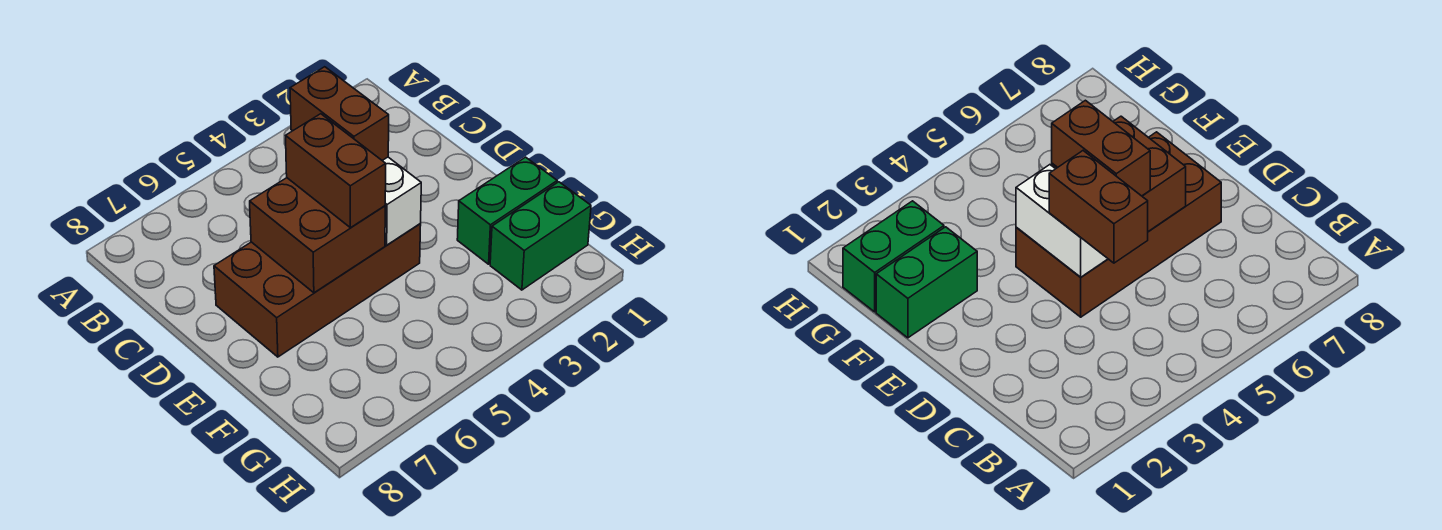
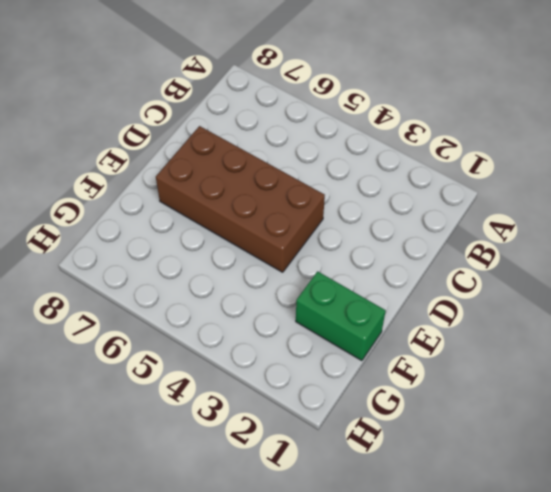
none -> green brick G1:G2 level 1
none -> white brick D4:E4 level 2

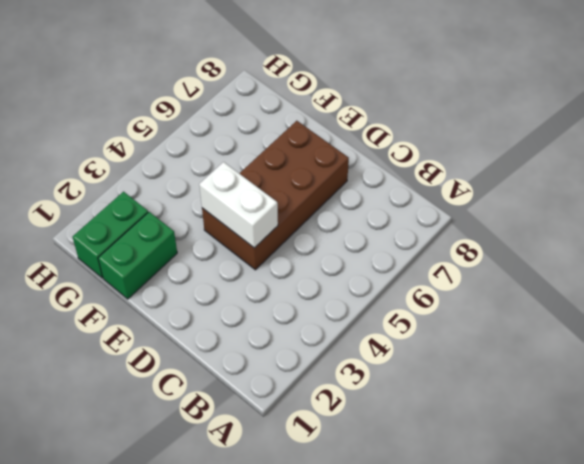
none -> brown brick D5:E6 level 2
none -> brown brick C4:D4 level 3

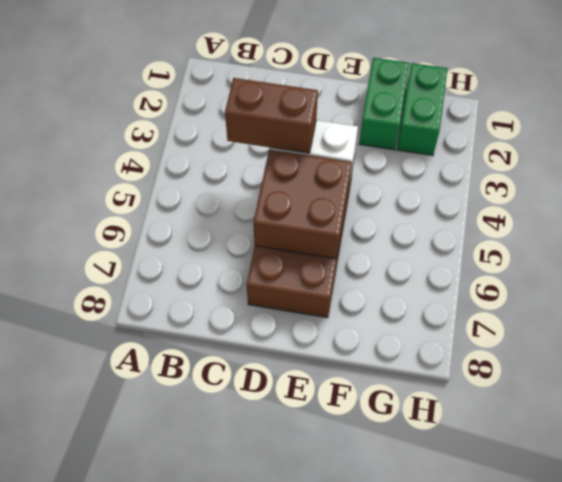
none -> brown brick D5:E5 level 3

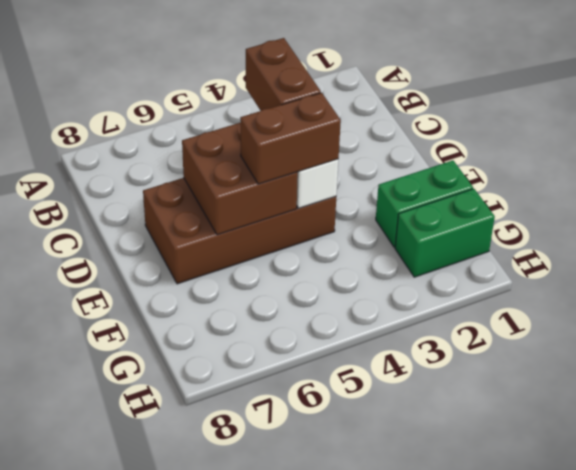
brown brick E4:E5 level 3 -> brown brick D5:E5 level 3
==
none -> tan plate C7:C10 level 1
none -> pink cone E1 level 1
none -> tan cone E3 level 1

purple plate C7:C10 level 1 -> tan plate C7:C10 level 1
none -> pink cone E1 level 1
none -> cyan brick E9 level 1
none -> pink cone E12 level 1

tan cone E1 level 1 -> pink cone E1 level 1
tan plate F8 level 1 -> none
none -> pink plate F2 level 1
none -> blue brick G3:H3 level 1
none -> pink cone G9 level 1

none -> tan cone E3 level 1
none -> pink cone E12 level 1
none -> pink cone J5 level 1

What needs to be done: Only one part of the listing is wanted: the lines from the one containing "none -> brown brick D5:E6 level 2" through the one containing "brown brick E4:E5", both included. Please transcribe it exactly, leaving out the pictures.

Exercise output:
none -> brown brick D5:E6 level 2
none -> brown brick C4:D4 level 3

none -> brown brick D5:E5 level 3

brown brick E4:E5 level 3 -> brown brick D5:E5 level 3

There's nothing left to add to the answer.